-- START OF Input material --

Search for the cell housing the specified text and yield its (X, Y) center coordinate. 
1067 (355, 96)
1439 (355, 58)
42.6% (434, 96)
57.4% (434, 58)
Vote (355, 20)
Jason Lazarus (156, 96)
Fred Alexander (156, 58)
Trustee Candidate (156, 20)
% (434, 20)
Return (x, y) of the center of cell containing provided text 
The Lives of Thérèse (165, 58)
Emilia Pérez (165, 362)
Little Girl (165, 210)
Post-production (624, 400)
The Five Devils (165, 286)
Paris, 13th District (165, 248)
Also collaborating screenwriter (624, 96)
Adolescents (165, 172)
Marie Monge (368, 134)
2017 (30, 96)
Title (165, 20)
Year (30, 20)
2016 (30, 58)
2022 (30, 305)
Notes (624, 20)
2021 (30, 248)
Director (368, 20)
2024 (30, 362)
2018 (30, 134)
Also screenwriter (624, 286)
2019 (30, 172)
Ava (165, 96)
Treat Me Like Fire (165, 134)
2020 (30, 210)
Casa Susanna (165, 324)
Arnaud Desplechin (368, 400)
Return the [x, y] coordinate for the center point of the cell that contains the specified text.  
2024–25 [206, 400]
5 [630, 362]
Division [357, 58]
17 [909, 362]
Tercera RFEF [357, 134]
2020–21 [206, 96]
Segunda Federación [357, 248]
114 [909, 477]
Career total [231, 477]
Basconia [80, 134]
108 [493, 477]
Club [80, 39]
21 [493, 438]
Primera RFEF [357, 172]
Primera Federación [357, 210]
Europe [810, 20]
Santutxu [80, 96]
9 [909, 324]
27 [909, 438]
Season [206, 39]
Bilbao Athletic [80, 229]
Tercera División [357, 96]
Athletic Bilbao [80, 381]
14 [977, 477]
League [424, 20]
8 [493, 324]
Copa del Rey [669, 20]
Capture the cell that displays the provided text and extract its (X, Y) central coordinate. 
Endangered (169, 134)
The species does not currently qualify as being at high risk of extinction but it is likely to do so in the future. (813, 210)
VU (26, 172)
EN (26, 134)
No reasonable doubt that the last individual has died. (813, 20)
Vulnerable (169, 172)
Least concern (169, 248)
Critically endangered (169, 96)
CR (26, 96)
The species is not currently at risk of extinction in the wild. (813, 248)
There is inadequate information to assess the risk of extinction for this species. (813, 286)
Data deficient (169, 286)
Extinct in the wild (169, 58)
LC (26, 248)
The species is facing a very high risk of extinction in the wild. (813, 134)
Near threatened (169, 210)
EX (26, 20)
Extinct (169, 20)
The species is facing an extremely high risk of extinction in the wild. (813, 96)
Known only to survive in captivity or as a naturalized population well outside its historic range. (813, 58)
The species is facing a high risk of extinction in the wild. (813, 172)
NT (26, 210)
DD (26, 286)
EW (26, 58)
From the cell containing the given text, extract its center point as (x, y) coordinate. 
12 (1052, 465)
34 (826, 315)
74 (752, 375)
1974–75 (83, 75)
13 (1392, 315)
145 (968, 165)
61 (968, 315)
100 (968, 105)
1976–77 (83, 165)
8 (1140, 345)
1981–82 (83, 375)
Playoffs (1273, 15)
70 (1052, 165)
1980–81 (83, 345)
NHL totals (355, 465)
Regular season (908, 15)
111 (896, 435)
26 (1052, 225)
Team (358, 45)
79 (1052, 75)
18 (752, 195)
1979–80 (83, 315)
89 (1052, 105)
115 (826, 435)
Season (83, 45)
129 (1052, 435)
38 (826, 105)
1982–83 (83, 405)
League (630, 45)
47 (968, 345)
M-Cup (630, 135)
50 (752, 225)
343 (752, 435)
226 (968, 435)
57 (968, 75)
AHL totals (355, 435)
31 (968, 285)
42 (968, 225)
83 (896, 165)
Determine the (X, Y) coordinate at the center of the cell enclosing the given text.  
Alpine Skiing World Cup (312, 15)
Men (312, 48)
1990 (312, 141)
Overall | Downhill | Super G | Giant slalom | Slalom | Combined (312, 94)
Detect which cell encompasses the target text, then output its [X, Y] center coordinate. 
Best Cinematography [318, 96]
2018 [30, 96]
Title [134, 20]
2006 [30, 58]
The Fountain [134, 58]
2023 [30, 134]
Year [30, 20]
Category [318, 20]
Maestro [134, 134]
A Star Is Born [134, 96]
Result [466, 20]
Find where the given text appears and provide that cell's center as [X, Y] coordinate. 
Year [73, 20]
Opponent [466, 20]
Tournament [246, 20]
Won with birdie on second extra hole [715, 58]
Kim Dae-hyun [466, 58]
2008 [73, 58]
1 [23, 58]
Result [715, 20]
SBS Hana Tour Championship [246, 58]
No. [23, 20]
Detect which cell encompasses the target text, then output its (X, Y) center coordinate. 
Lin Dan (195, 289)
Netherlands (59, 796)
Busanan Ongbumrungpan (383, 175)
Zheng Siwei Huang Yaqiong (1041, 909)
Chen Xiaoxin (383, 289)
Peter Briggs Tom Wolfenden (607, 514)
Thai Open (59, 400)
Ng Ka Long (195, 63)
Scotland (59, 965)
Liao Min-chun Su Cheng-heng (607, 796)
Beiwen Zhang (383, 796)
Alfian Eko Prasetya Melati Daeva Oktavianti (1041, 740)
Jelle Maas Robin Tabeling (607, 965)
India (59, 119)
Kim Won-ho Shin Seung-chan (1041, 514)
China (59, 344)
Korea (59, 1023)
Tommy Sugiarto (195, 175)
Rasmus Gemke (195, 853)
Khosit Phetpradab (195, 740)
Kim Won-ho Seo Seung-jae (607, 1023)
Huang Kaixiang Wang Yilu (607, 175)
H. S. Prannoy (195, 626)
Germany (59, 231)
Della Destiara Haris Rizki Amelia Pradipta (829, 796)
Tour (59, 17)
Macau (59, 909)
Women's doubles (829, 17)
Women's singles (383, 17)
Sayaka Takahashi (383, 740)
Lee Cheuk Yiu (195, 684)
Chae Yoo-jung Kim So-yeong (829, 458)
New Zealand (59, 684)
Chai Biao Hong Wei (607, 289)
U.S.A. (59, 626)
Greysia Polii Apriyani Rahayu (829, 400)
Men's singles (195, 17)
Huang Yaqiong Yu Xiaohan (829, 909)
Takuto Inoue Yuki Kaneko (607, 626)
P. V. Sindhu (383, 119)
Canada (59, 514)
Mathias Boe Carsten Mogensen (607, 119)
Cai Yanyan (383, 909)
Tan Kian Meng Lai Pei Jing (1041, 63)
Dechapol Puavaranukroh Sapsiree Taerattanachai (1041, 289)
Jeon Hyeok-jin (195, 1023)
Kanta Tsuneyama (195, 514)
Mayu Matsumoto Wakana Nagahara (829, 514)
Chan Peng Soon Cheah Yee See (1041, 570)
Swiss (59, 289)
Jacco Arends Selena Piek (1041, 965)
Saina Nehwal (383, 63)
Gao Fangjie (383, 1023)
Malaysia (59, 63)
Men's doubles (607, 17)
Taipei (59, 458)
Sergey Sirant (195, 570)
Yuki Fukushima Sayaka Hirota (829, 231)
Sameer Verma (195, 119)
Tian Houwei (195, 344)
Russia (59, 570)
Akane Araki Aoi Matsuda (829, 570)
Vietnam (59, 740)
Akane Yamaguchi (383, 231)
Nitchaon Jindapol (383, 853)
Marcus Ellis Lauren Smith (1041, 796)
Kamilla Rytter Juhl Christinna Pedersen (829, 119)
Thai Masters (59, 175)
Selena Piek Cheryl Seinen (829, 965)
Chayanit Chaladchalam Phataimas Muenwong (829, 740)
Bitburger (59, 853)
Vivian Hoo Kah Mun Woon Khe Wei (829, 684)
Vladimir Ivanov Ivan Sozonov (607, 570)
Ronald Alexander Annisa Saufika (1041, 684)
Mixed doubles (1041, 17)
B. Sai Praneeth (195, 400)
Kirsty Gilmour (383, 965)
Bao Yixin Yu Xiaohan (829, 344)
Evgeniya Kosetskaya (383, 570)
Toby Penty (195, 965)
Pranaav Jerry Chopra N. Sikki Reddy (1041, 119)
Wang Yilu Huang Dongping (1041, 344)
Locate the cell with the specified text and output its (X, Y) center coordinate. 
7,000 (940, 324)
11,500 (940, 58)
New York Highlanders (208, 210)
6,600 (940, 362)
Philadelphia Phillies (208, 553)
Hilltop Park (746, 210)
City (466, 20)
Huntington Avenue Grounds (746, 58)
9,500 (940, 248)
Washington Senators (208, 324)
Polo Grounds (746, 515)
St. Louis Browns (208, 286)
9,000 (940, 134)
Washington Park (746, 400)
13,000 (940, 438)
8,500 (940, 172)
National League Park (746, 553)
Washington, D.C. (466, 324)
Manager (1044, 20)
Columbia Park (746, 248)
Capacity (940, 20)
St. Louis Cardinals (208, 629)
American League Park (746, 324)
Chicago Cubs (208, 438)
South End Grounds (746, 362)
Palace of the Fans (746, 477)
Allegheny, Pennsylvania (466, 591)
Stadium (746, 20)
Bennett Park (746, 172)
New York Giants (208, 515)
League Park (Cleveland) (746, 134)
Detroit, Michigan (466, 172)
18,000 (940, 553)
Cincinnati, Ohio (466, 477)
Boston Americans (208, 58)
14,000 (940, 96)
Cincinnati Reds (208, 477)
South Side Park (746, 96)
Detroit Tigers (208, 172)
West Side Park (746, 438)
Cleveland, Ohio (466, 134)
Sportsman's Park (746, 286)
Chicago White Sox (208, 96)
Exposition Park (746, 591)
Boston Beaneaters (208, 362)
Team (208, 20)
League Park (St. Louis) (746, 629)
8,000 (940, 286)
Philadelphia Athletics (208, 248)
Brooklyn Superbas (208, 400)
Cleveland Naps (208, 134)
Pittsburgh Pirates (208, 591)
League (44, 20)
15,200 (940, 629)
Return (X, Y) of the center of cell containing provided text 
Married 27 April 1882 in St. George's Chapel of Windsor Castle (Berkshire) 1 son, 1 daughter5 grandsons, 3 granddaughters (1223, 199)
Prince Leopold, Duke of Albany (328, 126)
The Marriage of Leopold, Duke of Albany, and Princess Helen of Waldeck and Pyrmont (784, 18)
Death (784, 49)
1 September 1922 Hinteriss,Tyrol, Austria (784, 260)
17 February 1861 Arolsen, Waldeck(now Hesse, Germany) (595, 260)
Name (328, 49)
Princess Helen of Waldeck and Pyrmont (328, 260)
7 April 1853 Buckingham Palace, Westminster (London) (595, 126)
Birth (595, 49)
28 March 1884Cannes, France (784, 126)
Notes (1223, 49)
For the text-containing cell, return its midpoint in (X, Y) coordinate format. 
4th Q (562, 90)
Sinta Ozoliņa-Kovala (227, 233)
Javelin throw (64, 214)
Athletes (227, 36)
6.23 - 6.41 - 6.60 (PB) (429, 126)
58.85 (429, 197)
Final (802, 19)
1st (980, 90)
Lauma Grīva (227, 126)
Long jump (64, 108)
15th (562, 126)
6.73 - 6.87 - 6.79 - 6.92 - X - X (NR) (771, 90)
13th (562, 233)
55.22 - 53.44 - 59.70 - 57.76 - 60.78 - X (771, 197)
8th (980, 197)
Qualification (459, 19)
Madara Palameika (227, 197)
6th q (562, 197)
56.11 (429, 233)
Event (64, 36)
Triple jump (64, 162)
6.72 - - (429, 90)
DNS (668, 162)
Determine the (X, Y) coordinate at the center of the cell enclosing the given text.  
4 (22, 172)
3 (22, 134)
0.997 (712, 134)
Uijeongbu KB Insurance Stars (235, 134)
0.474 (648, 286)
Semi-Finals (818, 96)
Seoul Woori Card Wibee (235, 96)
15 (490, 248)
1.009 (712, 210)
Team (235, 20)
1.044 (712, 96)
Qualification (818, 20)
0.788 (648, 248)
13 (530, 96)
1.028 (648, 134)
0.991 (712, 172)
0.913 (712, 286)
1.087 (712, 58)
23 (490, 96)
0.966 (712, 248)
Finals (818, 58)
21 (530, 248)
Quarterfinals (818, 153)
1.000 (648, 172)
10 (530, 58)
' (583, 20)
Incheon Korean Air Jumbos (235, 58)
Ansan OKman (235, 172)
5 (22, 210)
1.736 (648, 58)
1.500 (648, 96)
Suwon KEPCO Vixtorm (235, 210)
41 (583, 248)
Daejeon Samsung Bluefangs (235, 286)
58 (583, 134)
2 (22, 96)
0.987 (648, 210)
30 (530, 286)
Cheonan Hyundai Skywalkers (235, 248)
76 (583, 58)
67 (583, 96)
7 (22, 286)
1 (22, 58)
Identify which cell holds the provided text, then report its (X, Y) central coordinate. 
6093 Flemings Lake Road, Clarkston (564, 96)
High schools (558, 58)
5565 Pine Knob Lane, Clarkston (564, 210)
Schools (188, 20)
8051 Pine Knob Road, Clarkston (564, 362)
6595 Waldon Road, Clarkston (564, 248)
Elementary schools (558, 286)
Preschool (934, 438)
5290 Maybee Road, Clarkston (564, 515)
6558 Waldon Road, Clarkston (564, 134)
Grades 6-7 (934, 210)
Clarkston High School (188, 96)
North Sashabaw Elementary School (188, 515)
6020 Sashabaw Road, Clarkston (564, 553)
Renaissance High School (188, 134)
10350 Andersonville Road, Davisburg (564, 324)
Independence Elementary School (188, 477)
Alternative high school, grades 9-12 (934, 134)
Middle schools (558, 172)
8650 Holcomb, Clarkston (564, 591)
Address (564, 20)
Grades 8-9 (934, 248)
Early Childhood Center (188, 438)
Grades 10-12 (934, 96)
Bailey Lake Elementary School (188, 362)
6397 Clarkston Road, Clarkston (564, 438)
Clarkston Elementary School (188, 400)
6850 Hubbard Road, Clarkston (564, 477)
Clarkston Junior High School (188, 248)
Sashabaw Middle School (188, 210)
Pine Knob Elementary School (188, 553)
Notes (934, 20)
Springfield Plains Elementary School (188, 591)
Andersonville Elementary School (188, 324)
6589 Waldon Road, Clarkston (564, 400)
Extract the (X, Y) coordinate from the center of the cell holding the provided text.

-- END OF Input material --

**Instructions to follow:** Copy out the items word for word, from the start of the records through the line that contains "VU (26, 172)", inclusive.

**Exercise solution:**
Search for the cell housing the specified text and yield its (X, Y) center coordinate. 
1067 (355, 96)
1439 (355, 58)
42.6% (434, 96)
57.4% (434, 58)
Vote (355, 20)
Jason Lazarus (156, 96)
Fred Alexander (156, 58)
Trustee Candidate (156, 20)
% (434, 20)
Return (x, y) of the center of cell containing provided text 
The Lives of Thérèse (165, 58)
Emilia Pérez (165, 362)
Little Girl (165, 210)
Post-production (624, 400)
The Five Devils (165, 286)
Paris, 13th District (165, 248)
Also collaborating screenwriter (624, 96)
Adolescents (165, 172)
Marie Monge (368, 134)
2017 (30, 96)
Title (165, 20)
Year (30, 20)
2016 (30, 58)
2022 (30, 305)
Notes (624, 20)
2021 (30, 248)
Director (368, 20)
2024 (30, 362)
2018 (30, 134)
Also screenwriter (624, 286)
2019 (30, 172)
Ava (165, 96)
Treat Me Like Fire (165, 134)
2020 (30, 210)
Casa Susanna (165, 324)
Arnaud Desplechin (368, 400)
Return the [x, y] coordinate for the center point of the cell that contains the specified text.  
2024–25 [206, 400]
5 [630, 362]
Division [357, 58]
17 [909, 362]
Tercera RFEF [357, 134]
2020–21 [206, 96]
Segunda Federación [357, 248]
114 [909, 477]
Career total [231, 477]
Basconia [80, 134]
108 [493, 477]
Club [80, 39]
21 [493, 438]
Primera RFEF [357, 172]
Primera Federación [357, 210]
Europe [810, 20]
Santutxu [80, 96]
9 [909, 324]
27 [909, 438]
Season [206, 39]
Bilbao Athletic [80, 229]
Tercera División [357, 96]
Athletic Bilbao [80, 381]
14 [977, 477]
League [424, 20]
8 [493, 324]
Copa del Rey [669, 20]
Capture the cell that displays the provided text and extract its (X, Y) central coordinate. 
Endangered (169, 134)
The species does not currently qualify as being at high risk of extinction but it is likely to do so in the future. (813, 210)
VU (26, 172)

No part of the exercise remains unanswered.